YOUR INSTRUCTIONS.
If the records below hold pictures, omit them, and print exactly the lines from the first line through the line containing "(159, 1024) = (162, 602): black", inclusive.

===

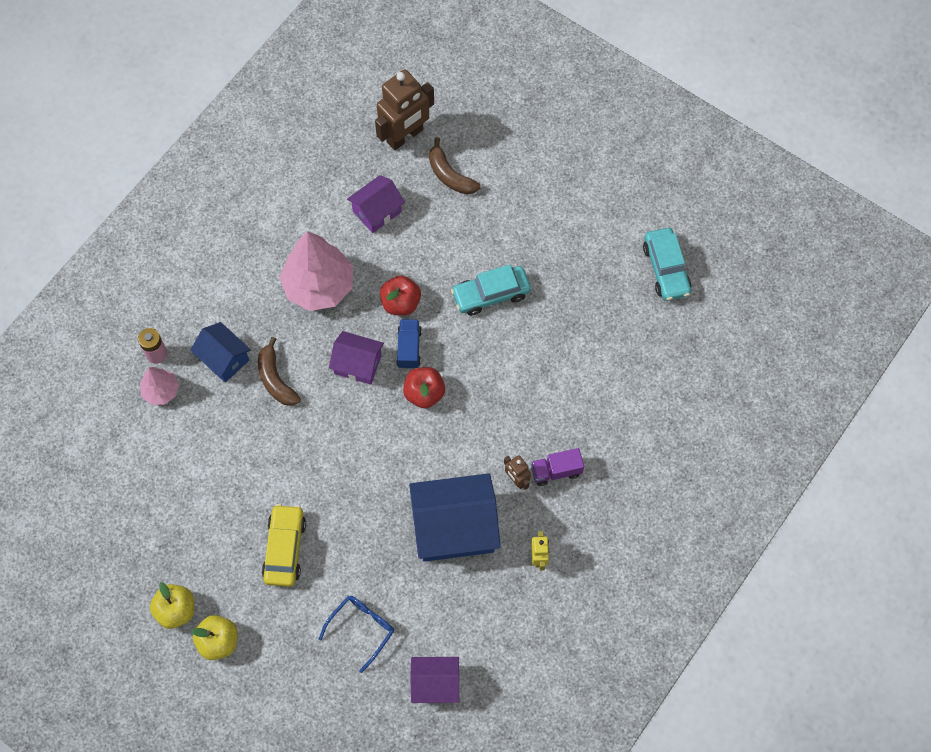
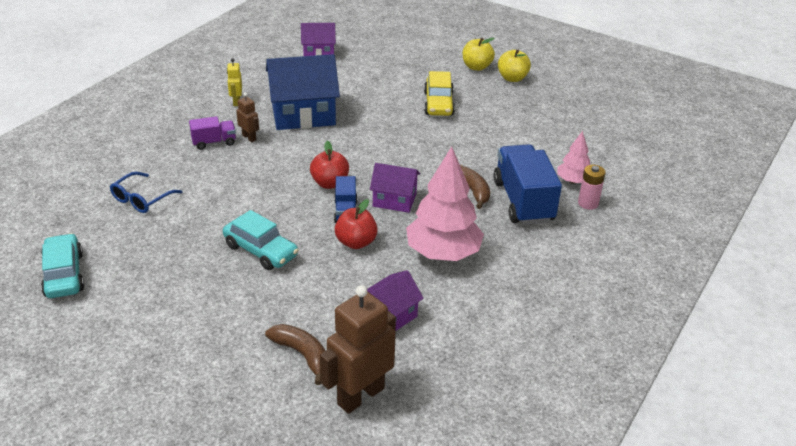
camera: 175 degrees right, 30 degrees down
(224, 359) = (523, 201): blue house -> blue truck
(362, 628) = (373, 72): blue glasses -> blue glasses (141, 199)
(491, 294) = (261, 250): turquoise car -> turquoise car turned 60 degrees clockwise

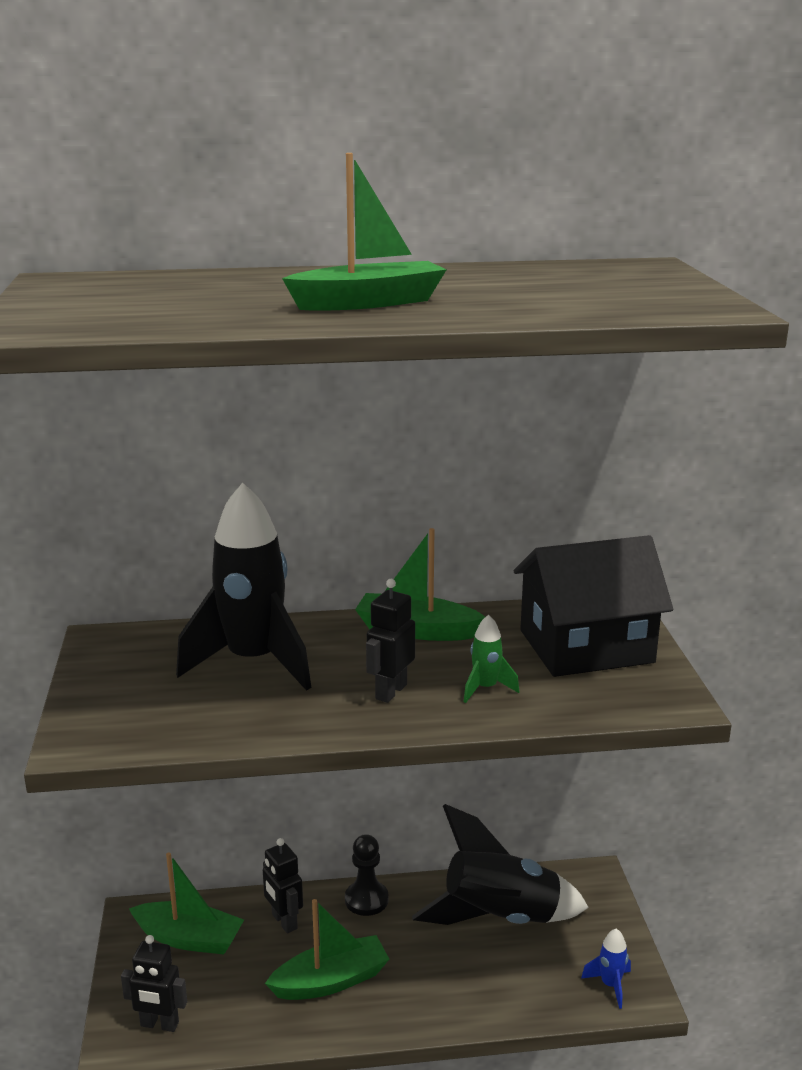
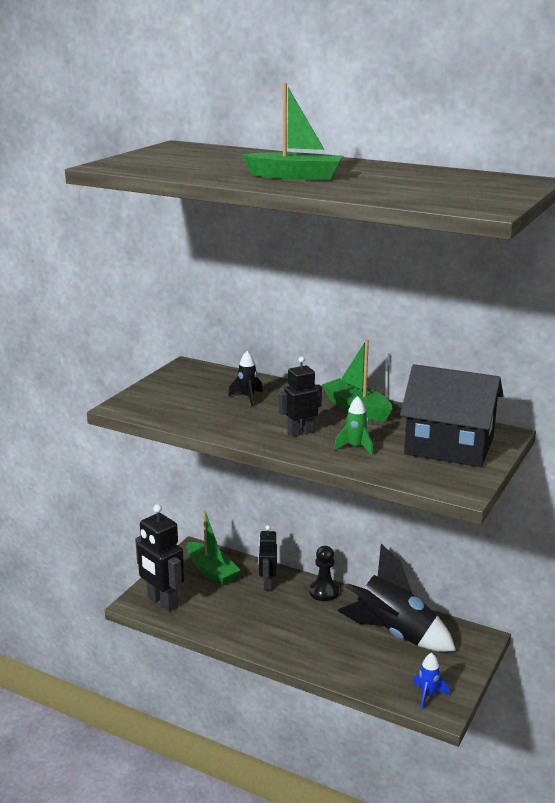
camera: 35 degrees right, 0 degrees up
(159, 1024) = (162, 602): black robot -> black robot, size x1.60
(253, 662) = (247, 398): black rocket -> black rocket, size x0.42
(330, 981) = (265, 621): green boat -> none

===

TASK ANSWER.
camera: 175 degrees right, 30 degrees down
(224, 359) = (523, 201): blue house -> blue truck
(362, 628) = (373, 72): blue glasses -> blue glasses (141, 199)
(491, 294) = (261, 250): turquoise car -> turquoise car turned 60 degrees clockwise

camera: 35 degrees right, 0 degrees up
(159, 1024) = (162, 602): black robot -> black robot, size x1.60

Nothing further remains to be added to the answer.